#### [Brief]
Find every line in the data that contains the word "yellow". Return each of those lines.

#### [Source data]
*** Block opens ***

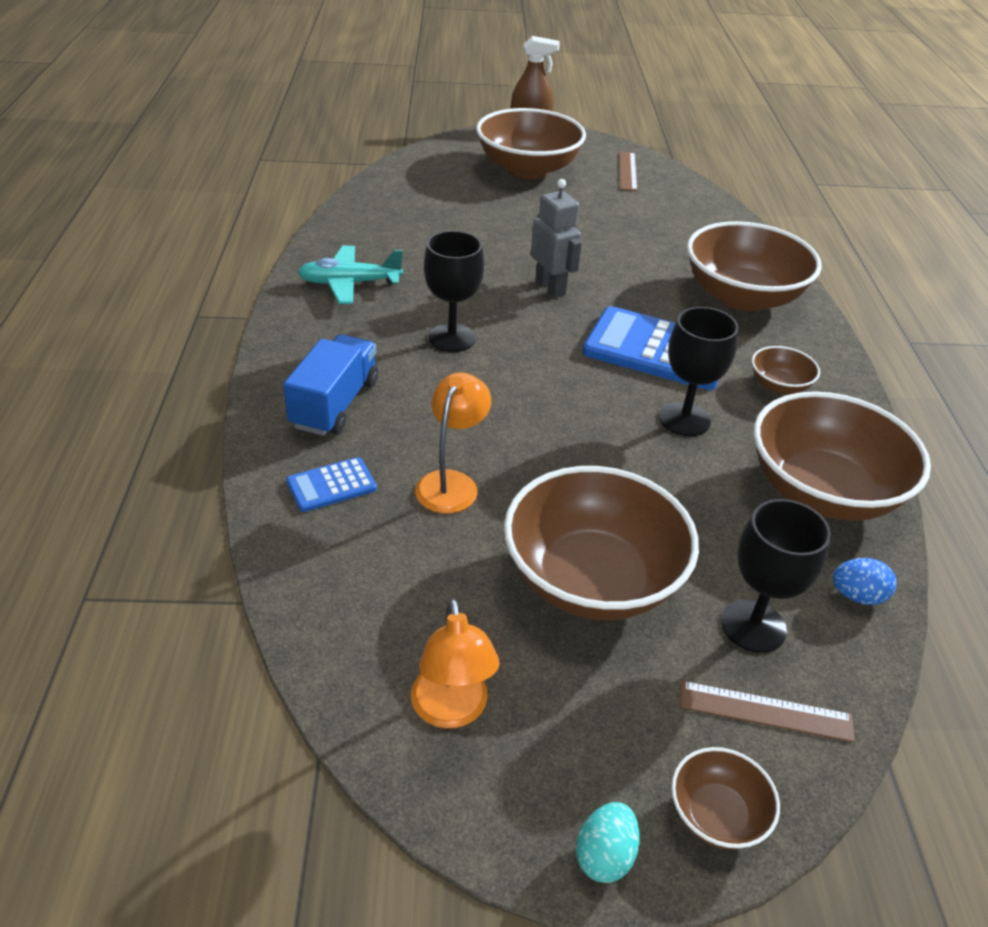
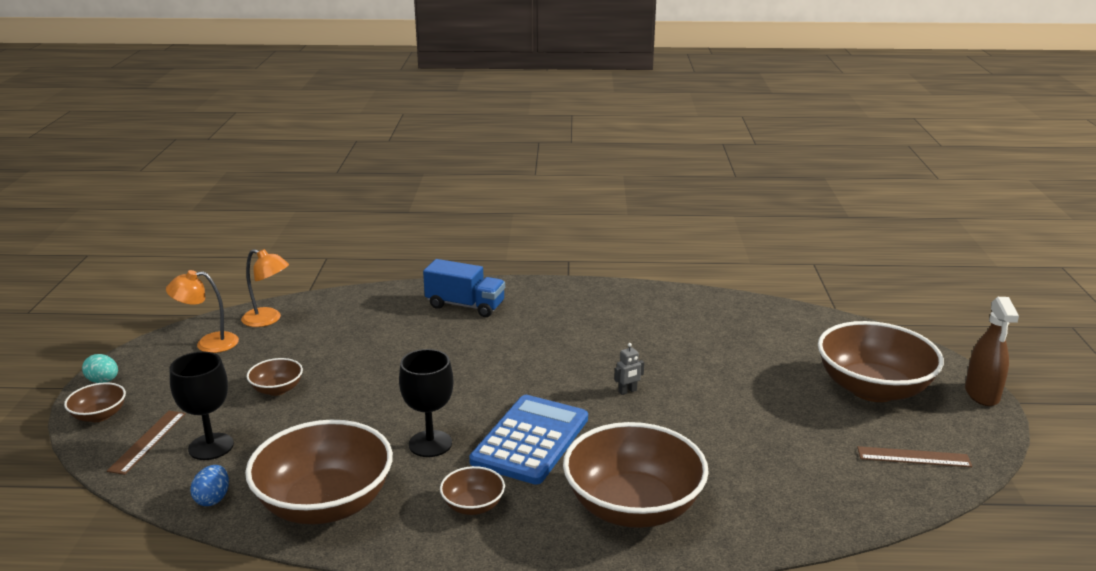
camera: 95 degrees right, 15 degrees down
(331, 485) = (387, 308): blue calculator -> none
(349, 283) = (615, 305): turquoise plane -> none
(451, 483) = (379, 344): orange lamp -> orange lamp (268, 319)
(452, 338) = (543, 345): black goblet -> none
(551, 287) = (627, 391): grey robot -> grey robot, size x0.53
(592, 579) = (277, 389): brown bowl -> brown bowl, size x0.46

*** Block closes ***
*** Block opens ***

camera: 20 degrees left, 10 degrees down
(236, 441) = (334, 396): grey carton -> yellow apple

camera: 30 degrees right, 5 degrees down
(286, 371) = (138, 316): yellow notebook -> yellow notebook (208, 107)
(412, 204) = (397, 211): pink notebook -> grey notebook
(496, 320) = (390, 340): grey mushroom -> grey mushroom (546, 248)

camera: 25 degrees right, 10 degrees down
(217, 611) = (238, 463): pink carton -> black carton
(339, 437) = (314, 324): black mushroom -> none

*** Block closes ***

#### [Exercise output]
(236, 441) = (334, 396): grey carton -> yellow apple
(286, 371) = (138, 316): yellow notebook -> yellow notebook (208, 107)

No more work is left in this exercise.